• [WHAT YOU ARE ASKED TO DO] Copy the listing exactly; drop the pictures.

• [RECORD EXCERPTS]
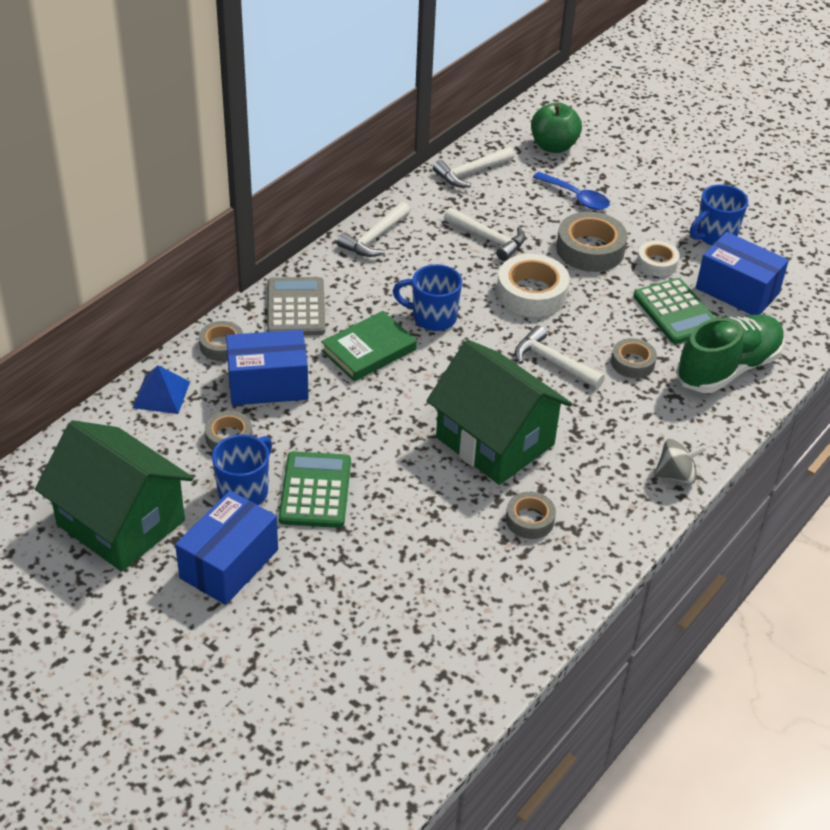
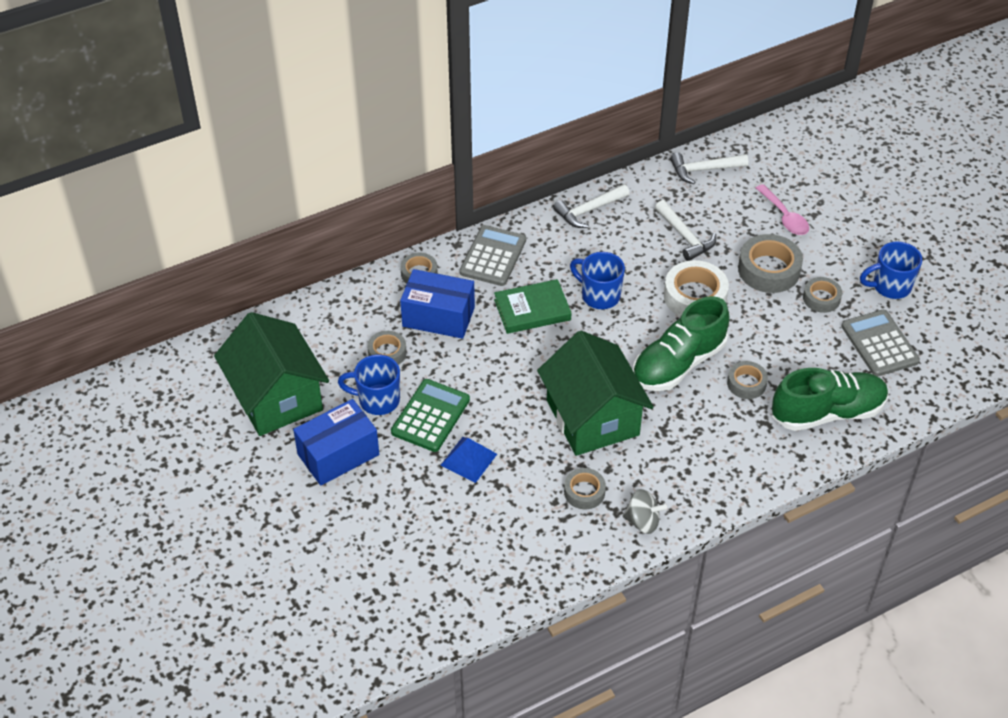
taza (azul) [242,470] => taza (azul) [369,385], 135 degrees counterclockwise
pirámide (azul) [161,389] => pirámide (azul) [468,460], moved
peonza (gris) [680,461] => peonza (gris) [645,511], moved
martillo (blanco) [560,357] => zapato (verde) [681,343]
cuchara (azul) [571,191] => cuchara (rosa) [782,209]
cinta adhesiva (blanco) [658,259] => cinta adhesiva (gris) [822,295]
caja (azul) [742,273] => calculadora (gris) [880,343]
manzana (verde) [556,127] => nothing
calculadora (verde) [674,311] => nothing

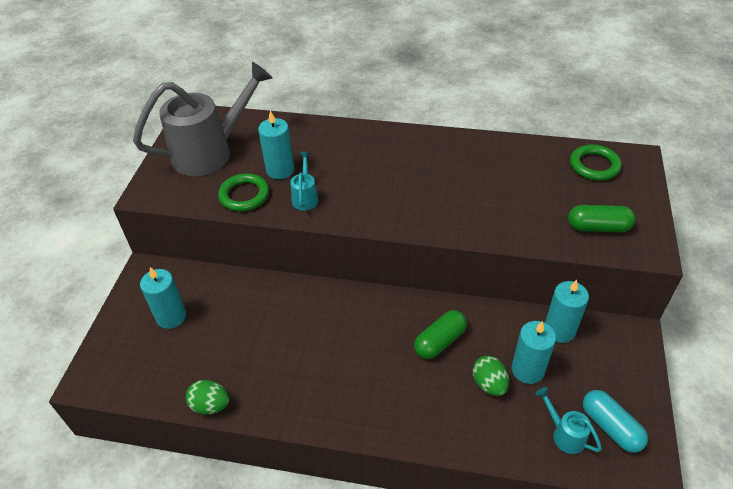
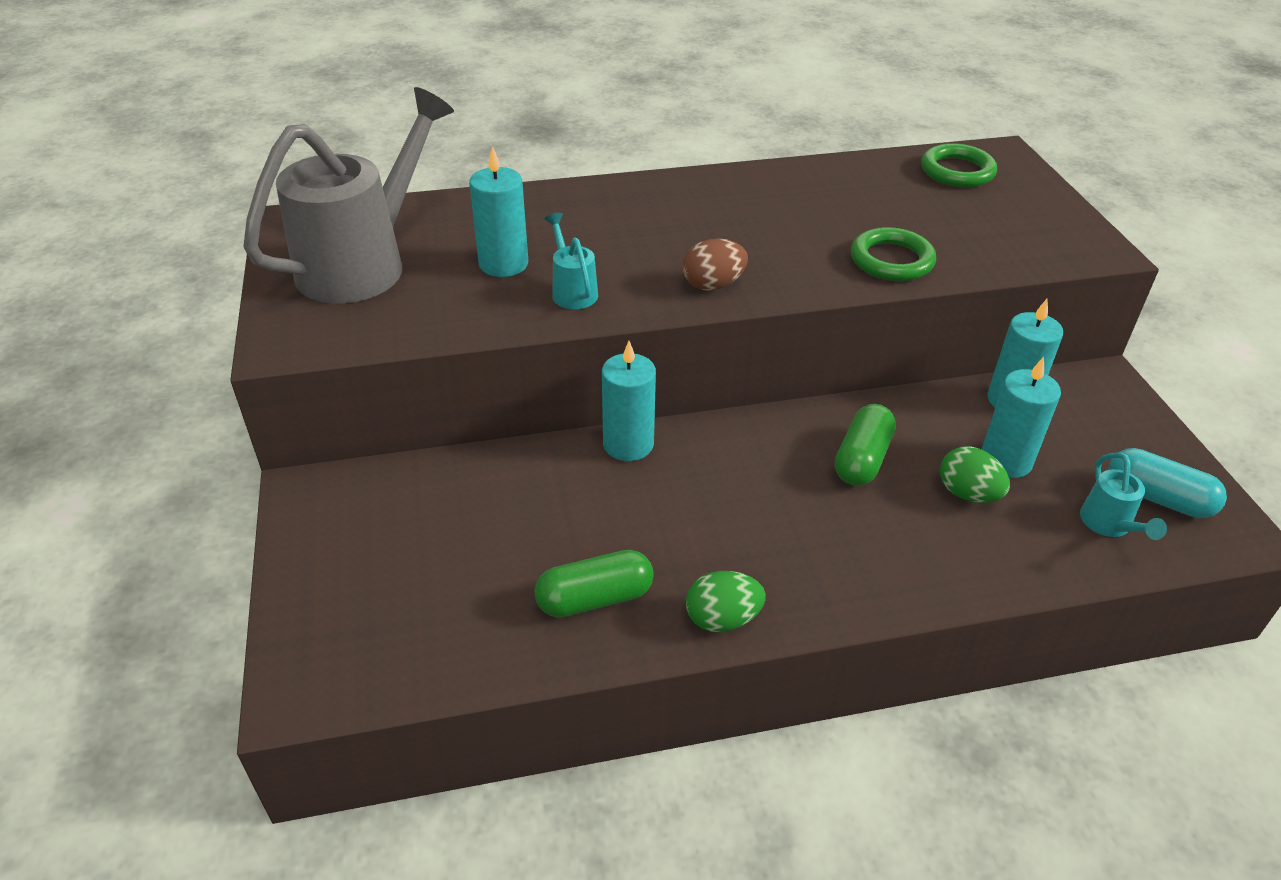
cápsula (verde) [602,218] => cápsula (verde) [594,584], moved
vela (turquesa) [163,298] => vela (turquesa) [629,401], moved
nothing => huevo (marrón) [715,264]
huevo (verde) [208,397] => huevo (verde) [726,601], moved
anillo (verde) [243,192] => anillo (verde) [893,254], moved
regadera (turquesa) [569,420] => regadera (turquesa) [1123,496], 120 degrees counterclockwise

• [FINAL ANSWER]
taza (azul) [242,470] => taza (azul) [369,385], 135 degrees counterclockwise
pirámide (azul) [161,389] => pirámide (azul) [468,460], moved
peonza (gris) [680,461] => peonza (gris) [645,511], moved
martillo (blanco) [560,357] => zapato (verde) [681,343]
cuchara (azul) [571,191] => cuchara (rosa) [782,209]
cinta adhesiva (blanco) [658,259] => cinta adhesiva (gris) [822,295]
caja (azul) [742,273] => calculadora (gris) [880,343]
manzana (verde) [556,127] => nothing
calculadora (verde) [674,311] => nothing

cápsula (verde) [602,218] => cápsula (verde) [594,584], moved
vela (turquesa) [163,298] => vela (turquesa) [629,401], moved
nothing => huevo (marrón) [715,264]
huevo (verde) [208,397] => huevo (verde) [726,601], moved
anillo (verde) [243,192] => anillo (verde) [893,254], moved
regadera (turquesa) [569,420] => regadera (turquesa) [1123,496], 120 degrees counterclockwise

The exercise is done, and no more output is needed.